* WORK TO COMPLETE *
When you have gone through the entries below, state how many lines include the word "téléphone" and write nothing else.

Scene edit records
○ ○ ○

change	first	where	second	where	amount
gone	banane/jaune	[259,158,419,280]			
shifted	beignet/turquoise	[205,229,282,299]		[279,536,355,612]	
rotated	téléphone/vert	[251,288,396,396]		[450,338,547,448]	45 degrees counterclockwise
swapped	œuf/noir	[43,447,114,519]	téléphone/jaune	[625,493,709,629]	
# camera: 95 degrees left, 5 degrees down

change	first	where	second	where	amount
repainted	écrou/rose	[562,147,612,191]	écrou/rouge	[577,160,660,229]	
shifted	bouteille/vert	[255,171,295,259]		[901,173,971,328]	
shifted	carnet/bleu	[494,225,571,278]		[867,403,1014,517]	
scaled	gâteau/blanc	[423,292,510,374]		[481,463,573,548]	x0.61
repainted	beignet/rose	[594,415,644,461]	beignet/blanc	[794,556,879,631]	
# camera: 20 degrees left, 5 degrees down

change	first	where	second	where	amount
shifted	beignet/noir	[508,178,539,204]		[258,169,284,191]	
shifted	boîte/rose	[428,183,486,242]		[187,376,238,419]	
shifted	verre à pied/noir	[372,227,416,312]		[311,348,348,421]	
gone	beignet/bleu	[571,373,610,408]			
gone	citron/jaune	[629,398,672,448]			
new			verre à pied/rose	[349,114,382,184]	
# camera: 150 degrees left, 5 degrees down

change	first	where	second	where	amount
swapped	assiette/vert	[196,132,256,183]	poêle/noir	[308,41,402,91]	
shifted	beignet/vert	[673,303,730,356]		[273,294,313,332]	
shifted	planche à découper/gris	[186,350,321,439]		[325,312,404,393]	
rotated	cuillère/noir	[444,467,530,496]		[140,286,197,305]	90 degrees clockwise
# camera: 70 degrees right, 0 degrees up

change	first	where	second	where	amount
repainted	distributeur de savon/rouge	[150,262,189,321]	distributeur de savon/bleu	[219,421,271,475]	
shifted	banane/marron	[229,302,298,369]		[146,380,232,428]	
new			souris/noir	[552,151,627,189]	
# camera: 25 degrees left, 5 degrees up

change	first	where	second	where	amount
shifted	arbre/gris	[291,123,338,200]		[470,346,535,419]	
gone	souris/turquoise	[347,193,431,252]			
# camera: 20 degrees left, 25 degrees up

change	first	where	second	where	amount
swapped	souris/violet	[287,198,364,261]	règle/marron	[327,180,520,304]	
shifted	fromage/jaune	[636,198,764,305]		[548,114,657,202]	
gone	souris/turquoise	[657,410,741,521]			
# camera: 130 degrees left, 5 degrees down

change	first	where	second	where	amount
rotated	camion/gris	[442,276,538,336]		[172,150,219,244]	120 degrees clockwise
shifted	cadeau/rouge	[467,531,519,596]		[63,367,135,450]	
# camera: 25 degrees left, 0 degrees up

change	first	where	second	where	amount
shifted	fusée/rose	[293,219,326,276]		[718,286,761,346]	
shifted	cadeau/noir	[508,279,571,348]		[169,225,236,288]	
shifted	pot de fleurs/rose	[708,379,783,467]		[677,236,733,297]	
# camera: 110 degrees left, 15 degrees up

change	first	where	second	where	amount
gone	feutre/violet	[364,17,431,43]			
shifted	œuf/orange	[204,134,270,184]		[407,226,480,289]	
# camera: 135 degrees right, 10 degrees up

○ ○ ○

* RESULT OF THE TASK *
2